### Task to carry out
Each line starting at the one that contains "C1: 10uF (plus" and ending at the one that contains "R9: 150 (GND, N019) -> 390 (GND, N019)" must be returned exactly, and the rest of the listing is left out.

== Segment start ==

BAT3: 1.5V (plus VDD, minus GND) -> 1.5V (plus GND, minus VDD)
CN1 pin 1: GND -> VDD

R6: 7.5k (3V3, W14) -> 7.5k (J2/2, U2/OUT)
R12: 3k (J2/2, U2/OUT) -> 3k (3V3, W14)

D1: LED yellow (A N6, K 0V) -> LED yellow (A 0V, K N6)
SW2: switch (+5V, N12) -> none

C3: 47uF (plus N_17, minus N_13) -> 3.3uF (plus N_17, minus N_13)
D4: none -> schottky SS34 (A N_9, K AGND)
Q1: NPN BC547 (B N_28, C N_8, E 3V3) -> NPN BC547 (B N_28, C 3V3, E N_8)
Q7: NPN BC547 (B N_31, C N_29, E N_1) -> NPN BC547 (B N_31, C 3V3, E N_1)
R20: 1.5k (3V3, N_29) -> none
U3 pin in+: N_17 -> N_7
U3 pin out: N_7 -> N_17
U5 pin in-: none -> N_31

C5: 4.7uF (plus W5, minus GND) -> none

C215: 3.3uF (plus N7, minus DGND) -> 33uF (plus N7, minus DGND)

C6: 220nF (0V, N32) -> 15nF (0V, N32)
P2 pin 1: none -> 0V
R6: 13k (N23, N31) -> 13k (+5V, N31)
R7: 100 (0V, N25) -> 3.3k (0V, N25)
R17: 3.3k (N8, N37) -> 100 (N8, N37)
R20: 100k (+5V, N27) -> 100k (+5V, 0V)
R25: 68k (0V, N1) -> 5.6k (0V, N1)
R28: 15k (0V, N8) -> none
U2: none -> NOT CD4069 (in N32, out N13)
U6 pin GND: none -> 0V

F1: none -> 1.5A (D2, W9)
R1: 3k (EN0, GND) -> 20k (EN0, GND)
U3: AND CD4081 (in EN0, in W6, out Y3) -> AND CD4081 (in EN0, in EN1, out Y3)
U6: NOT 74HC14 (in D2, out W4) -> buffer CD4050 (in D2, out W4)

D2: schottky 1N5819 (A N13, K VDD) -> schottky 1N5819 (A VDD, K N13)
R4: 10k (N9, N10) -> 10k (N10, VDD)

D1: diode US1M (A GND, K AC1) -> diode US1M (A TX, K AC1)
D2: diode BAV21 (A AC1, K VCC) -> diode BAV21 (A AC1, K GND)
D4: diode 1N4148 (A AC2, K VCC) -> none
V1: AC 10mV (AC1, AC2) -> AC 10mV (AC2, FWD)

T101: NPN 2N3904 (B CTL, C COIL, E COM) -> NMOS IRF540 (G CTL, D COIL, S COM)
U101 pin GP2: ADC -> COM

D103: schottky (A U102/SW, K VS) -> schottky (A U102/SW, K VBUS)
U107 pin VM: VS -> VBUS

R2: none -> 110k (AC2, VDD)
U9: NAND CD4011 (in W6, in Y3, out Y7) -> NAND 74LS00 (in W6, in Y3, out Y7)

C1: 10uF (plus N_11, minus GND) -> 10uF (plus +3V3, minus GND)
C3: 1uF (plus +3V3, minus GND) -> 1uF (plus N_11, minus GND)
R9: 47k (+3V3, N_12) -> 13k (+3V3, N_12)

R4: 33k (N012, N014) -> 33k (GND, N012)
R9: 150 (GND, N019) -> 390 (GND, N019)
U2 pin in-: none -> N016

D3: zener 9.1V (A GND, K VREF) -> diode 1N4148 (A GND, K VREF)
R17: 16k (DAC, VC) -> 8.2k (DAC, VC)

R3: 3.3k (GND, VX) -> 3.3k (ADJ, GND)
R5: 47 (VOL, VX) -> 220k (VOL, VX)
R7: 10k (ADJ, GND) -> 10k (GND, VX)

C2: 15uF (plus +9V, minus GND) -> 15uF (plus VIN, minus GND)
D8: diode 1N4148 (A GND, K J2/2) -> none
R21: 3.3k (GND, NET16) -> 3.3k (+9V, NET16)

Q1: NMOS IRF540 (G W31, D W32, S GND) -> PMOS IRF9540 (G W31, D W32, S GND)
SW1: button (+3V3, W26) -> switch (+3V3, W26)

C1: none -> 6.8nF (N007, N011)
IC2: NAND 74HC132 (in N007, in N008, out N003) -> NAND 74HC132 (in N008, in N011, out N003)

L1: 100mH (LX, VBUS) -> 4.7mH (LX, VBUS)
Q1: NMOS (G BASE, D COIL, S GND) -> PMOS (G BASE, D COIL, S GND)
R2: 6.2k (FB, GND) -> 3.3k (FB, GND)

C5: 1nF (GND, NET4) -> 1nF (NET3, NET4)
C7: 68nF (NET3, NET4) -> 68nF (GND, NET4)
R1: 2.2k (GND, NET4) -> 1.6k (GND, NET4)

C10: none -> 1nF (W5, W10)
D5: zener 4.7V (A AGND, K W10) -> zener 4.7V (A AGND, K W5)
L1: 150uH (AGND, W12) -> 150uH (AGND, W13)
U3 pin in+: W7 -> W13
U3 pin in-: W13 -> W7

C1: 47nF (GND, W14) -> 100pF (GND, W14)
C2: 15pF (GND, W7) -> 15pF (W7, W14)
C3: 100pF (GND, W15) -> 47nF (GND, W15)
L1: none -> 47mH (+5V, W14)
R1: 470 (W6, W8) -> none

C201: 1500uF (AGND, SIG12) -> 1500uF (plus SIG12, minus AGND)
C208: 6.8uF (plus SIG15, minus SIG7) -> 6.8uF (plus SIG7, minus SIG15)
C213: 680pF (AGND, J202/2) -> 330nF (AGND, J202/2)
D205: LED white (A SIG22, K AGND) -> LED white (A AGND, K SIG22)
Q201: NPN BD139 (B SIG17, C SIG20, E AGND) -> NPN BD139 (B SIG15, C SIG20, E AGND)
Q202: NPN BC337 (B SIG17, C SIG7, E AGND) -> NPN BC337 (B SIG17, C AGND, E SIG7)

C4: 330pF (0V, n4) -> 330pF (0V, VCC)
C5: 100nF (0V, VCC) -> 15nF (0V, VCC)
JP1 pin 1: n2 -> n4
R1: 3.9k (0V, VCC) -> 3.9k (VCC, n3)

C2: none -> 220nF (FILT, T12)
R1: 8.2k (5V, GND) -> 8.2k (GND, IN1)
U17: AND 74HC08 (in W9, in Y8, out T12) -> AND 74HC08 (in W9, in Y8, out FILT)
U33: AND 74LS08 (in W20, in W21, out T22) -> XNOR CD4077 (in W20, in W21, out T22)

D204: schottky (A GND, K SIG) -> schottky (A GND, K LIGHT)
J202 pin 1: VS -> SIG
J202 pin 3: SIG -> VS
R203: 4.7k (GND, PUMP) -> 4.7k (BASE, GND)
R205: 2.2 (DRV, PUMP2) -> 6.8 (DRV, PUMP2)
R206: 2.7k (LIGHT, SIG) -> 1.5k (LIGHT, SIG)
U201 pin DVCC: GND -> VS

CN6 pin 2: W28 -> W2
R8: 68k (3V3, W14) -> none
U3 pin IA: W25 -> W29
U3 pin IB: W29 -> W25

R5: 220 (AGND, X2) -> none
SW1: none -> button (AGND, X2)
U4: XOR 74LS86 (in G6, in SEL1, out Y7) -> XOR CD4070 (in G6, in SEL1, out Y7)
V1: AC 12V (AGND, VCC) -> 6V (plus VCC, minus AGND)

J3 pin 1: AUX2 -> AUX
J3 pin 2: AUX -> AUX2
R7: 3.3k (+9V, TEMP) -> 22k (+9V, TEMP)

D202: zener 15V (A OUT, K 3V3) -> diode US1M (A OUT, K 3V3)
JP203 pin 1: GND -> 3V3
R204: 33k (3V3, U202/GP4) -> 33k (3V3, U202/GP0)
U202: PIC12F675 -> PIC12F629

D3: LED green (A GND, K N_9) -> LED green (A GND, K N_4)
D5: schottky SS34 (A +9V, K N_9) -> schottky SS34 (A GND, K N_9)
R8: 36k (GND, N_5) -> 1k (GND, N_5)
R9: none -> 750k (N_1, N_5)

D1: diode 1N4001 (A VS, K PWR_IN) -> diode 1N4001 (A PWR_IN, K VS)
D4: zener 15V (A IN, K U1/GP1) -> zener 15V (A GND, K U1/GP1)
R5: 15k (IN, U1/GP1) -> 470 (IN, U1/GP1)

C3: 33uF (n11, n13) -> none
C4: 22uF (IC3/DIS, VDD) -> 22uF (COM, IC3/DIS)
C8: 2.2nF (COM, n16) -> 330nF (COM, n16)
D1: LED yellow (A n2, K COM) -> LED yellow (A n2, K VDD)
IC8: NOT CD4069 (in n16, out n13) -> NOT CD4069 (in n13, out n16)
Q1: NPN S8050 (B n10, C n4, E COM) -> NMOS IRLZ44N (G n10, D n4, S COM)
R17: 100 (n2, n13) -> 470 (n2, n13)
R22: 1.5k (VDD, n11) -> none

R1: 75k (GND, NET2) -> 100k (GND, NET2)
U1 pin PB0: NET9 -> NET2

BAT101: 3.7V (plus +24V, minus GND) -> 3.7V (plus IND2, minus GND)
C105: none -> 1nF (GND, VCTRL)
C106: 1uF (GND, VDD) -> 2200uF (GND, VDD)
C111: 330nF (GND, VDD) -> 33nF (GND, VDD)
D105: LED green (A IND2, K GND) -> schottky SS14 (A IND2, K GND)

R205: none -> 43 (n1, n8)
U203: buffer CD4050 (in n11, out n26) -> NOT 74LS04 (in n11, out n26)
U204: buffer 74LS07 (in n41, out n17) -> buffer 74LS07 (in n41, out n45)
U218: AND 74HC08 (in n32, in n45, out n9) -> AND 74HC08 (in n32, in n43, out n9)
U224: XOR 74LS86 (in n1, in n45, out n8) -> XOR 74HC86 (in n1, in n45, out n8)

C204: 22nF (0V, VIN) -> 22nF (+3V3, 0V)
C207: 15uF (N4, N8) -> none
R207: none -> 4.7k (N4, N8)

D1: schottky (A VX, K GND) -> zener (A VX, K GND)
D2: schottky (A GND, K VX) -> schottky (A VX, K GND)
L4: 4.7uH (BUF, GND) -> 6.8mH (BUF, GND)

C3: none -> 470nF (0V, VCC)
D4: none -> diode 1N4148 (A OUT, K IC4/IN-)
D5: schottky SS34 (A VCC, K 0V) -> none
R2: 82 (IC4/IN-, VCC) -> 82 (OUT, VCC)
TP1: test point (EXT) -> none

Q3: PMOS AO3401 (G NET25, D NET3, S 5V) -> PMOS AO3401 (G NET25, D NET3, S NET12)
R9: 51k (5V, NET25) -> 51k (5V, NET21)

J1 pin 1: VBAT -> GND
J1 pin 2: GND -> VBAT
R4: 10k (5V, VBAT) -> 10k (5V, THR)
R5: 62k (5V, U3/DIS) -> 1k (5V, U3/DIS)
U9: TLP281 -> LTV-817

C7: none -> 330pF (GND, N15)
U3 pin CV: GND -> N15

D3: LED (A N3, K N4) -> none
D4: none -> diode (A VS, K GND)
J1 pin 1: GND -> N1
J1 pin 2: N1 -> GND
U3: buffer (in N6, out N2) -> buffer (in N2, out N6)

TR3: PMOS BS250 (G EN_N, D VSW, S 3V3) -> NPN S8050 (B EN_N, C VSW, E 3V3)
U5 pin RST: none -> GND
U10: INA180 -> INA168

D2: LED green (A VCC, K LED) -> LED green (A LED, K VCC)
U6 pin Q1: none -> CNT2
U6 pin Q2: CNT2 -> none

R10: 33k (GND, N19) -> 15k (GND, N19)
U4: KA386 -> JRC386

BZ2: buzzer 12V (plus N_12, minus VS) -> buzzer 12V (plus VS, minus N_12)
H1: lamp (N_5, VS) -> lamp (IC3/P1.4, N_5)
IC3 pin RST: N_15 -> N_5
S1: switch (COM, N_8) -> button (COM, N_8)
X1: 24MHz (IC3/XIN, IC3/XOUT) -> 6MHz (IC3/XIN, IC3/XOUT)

== Segment end ==

### Answer for the task
C1: 10uF (plus N_11, minus GND) -> 10uF (plus +3V3, minus GND)
C3: 1uF (plus +3V3, minus GND) -> 1uF (plus N_11, minus GND)
R9: 47k (+3V3, N_12) -> 13k (+3V3, N_12)

R4: 33k (N012, N014) -> 33k (GND, N012)
R9: 150 (GND, N019) -> 390 (GND, N019)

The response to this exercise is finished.